> _Assignment_
Find every line in the entries that holds the string "left" and report it.

==================================================

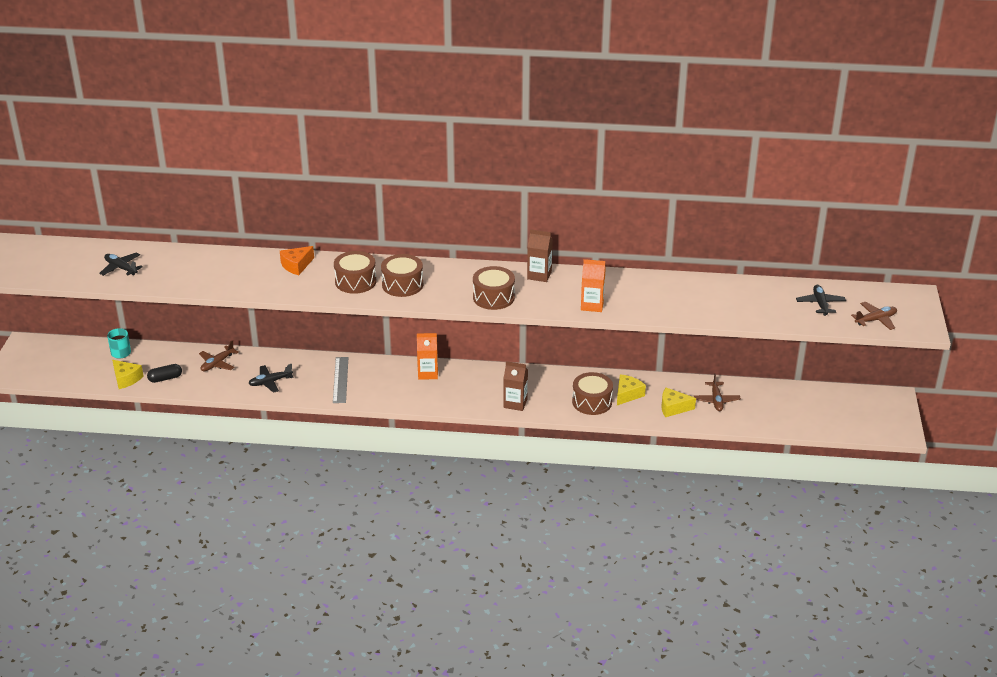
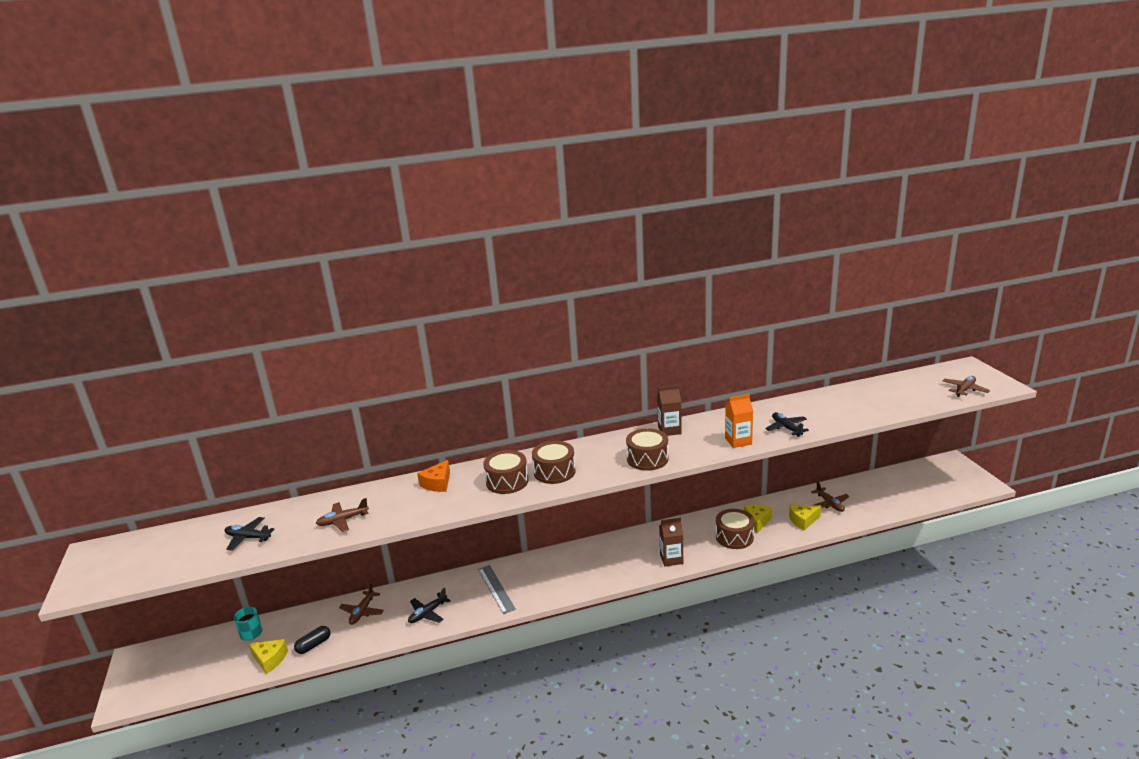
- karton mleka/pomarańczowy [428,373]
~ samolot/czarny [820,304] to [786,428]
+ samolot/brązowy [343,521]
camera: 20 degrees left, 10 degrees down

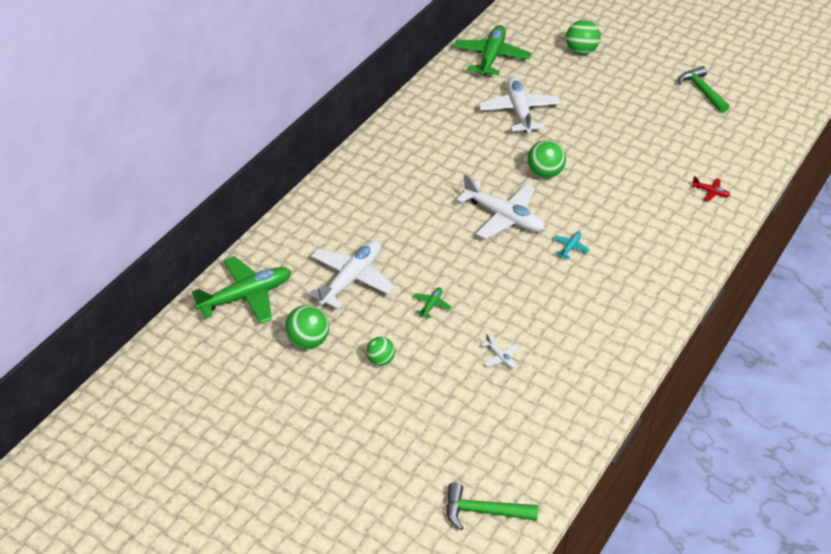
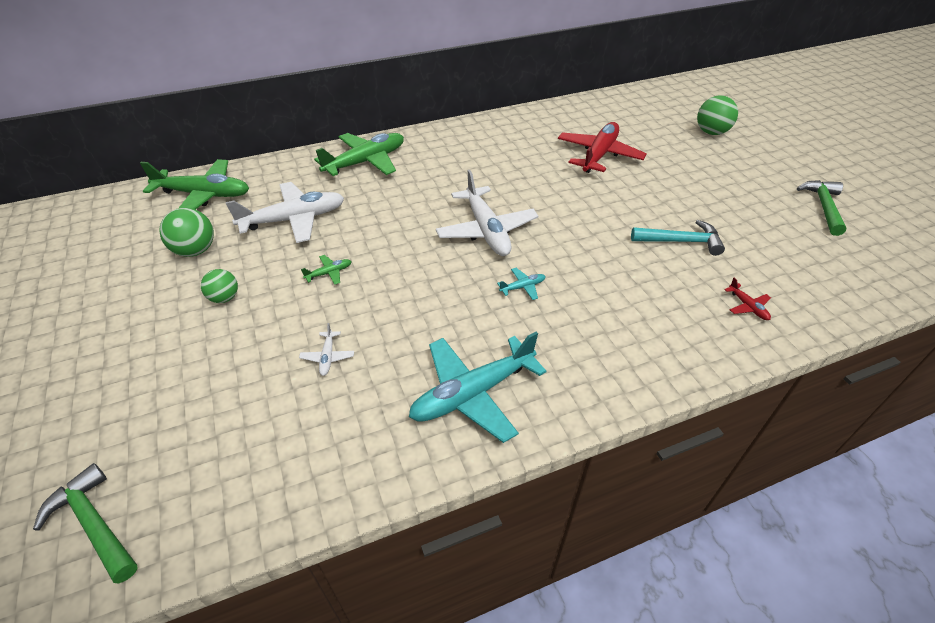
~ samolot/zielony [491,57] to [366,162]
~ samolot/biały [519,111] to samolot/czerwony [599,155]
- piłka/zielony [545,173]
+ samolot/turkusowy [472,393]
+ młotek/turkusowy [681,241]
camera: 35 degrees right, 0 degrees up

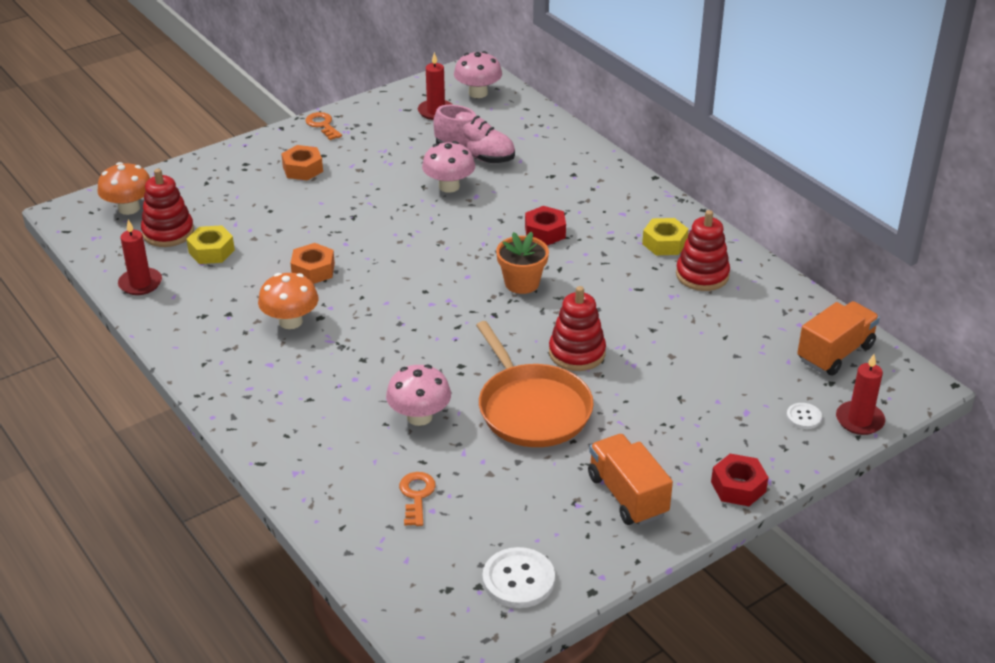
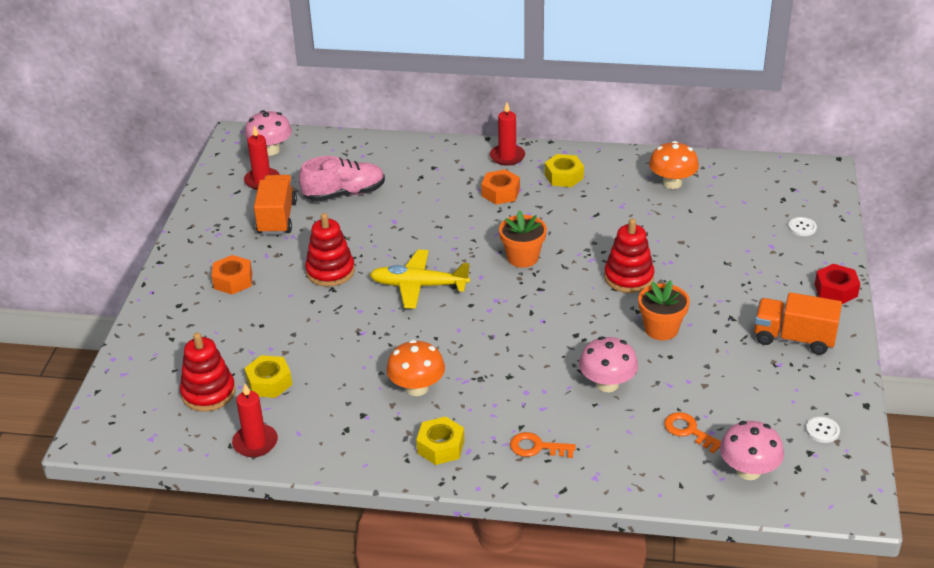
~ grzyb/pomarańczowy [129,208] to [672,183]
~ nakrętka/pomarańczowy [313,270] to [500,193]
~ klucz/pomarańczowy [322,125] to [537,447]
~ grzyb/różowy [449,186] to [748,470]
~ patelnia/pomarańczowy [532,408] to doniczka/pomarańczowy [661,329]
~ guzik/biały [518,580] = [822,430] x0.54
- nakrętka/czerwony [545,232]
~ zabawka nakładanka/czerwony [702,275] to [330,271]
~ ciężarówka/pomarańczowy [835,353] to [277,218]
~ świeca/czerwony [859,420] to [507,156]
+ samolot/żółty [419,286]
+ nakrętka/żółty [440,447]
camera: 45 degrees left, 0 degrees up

==================================================

> _Solution to the problem_
camera: 20 degrees left, 10 degrees down
camera: 45 degrees left, 0 degrees up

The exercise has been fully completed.